Segment Open
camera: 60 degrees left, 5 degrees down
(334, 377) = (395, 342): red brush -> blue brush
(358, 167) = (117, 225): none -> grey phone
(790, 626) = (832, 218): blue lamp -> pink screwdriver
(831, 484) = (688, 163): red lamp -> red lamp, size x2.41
Segment Closed
Segment Open
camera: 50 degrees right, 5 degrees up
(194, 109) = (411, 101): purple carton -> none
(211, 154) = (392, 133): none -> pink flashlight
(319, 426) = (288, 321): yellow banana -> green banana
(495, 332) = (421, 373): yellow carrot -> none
Segment Closed
Segment Open
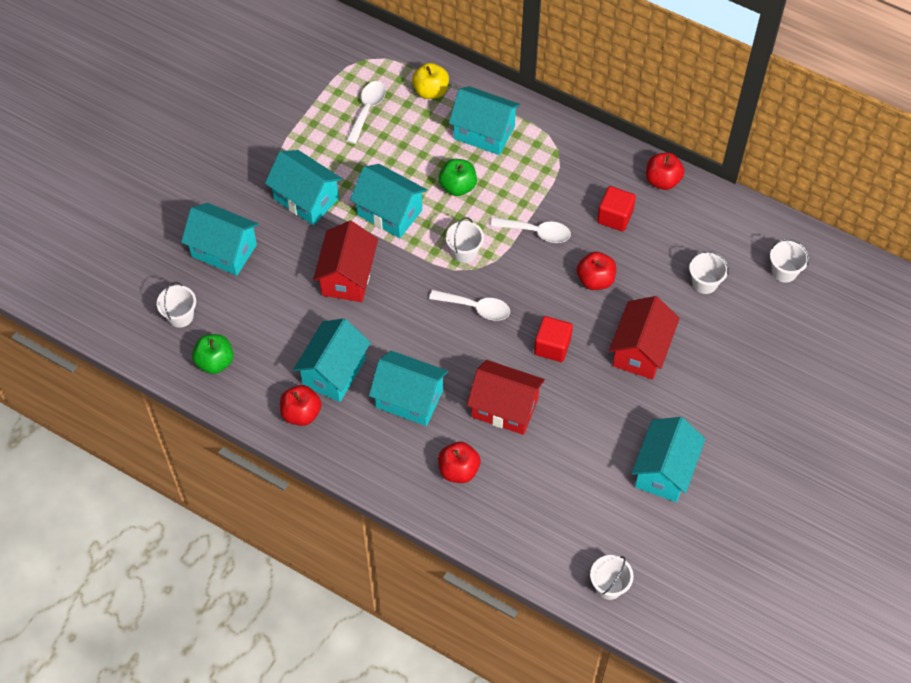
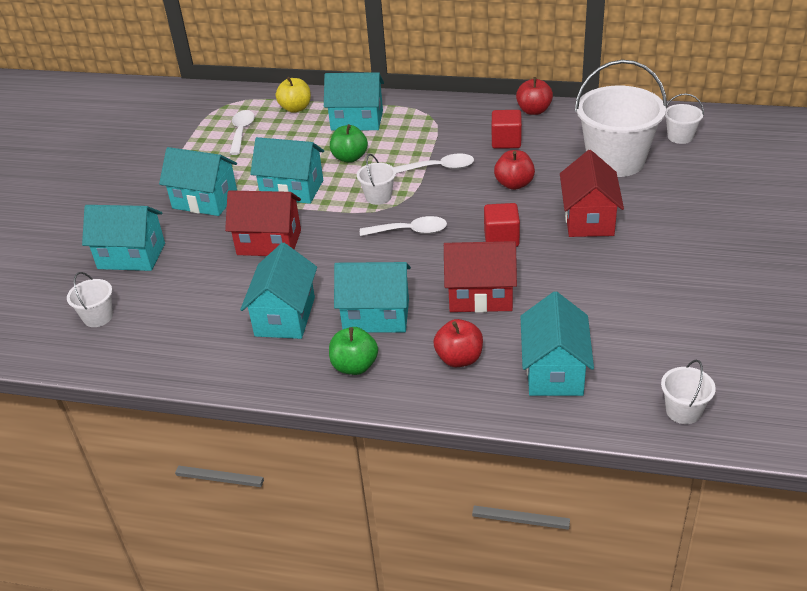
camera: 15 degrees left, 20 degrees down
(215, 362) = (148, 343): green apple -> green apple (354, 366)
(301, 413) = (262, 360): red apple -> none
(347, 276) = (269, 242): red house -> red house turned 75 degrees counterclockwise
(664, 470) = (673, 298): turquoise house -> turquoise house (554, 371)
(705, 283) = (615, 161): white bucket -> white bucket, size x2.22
Segment Closed
(What the task requires): The expected answer is an exact copy of the lines above, beginning at the line with "(215, 362) = (148, 343): green" and ending at the line with "(664, 470) = (673, 298): turquoise", with both ends in.

(Reply):
(215, 362) = (148, 343): green apple -> green apple (354, 366)
(301, 413) = (262, 360): red apple -> none
(347, 276) = (269, 242): red house -> red house turned 75 degrees counterclockwise
(664, 470) = (673, 298): turquoise house -> turquoise house (554, 371)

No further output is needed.